What to work on: When you reach a picture, skip it, and retype every line below exactly.

Task data:
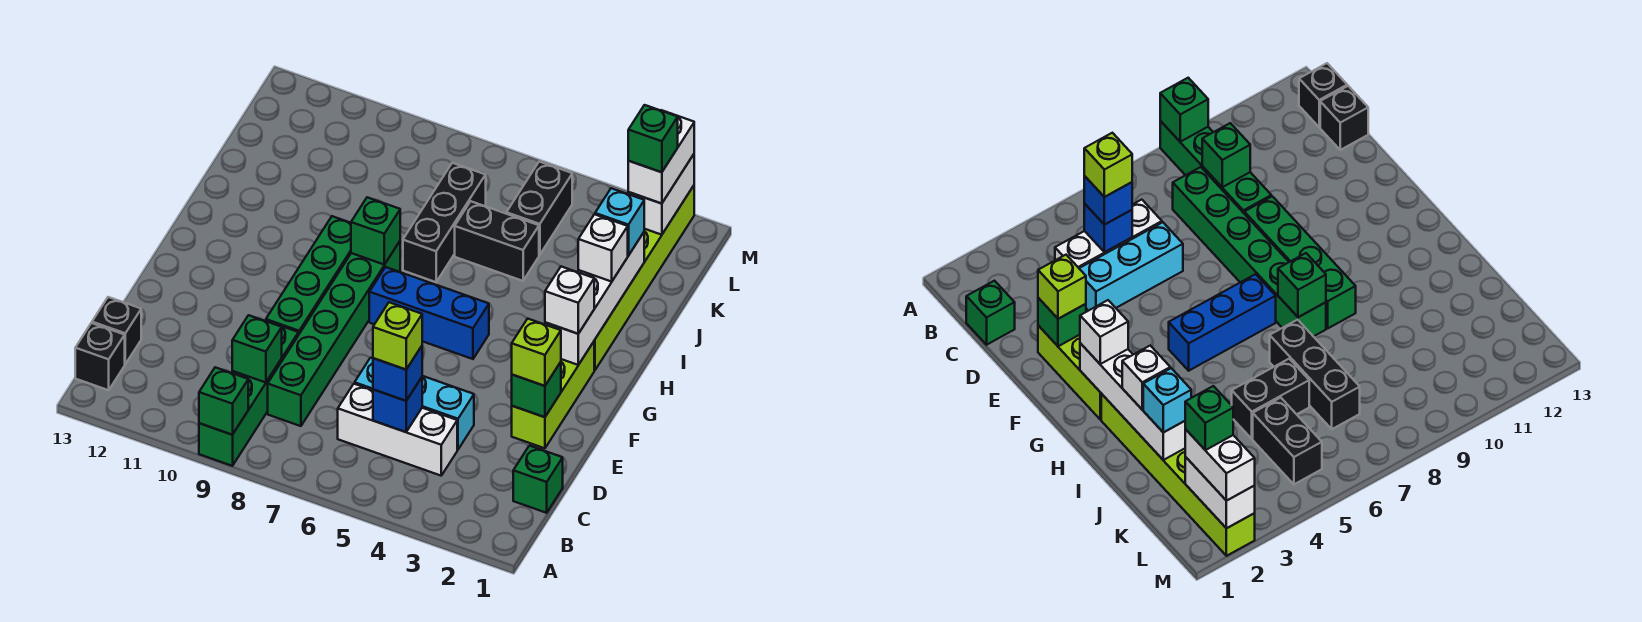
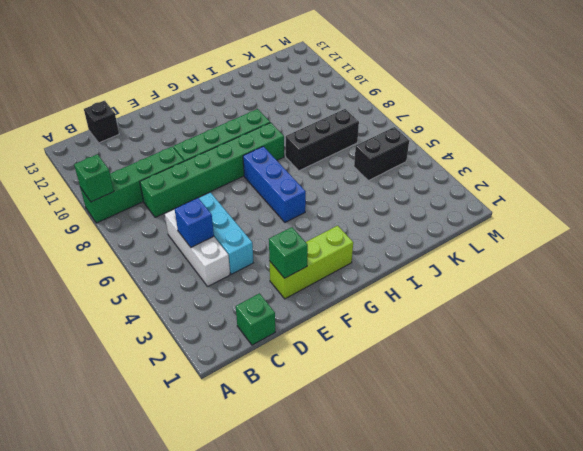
none -> black brick B13 level 1
none -> lime brick H2:M2 level 1
none -> black brick J5:J6 level 1

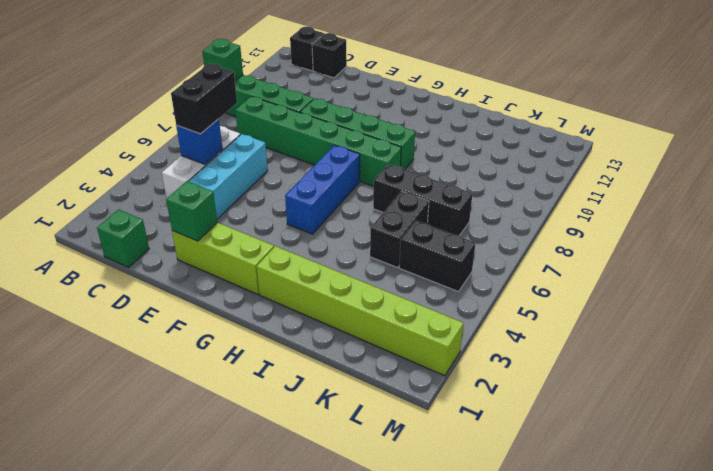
black brick C5:C6 level 3 -> blue brick C5 level 3
none -> green brick C9 level 2
none -> white brick G2:J2 level 2
none -> green brick H8 level 2

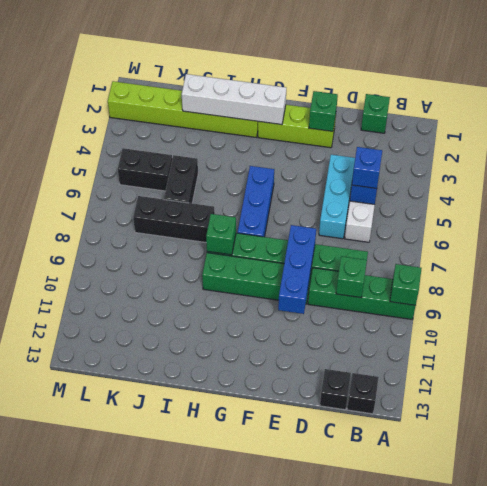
blue brick E8:E10 level 2 -> none
none -> white brick L2:M2 level 2
none -> lime brick E2 level 3
none -> white brick G2 level 3

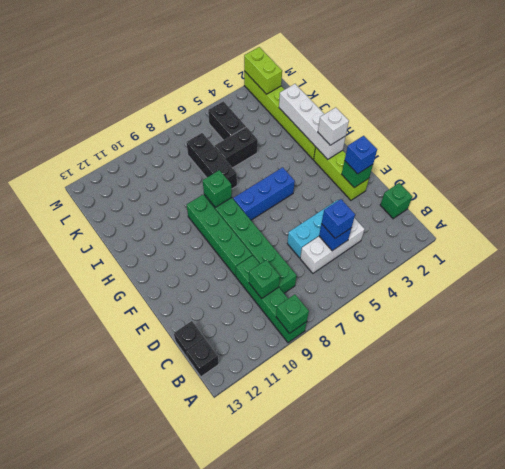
blue brick E2 level 3 -> lime brick E2 level 3
lime brick L2:M2 level 2 -> white brick L2:M2 level 2
none -> white brick I2 level 3
none -> cyan brick J2 level 3
none -> white brick L2:M2 level 3

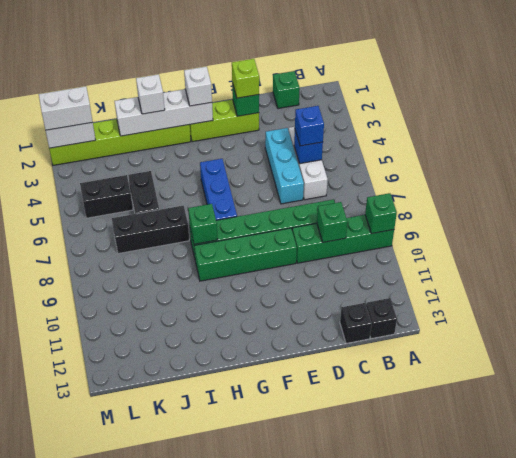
none -> cyan brick J2 level 3
none -> lime brick C5 level 4
none -> green brick L2 level 4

Written response:
none -> black brick B13 level 1
none -> lime brick H2:M2 level 1
none -> black brick J5:J6 level 1

black brick C5:C6 level 3 -> blue brick C5 level 3
none -> green brick C9 level 2
none -> white brick G2:J2 level 2
none -> green brick H8 level 2

blue brick E8:E10 level 2 -> none
none -> white brick L2:M2 level 2
none -> lime brick E2 level 3
none -> white brick G2 level 3

blue brick E2 level 3 -> lime brick E2 level 3
lime brick L2:M2 level 2 -> white brick L2:M2 level 2
none -> white brick I2 level 3
none -> cyan brick J2 level 3
none -> white brick L2:M2 level 3

none -> cyan brick J2 level 3
none -> lime brick C5 level 4
none -> green brick L2 level 4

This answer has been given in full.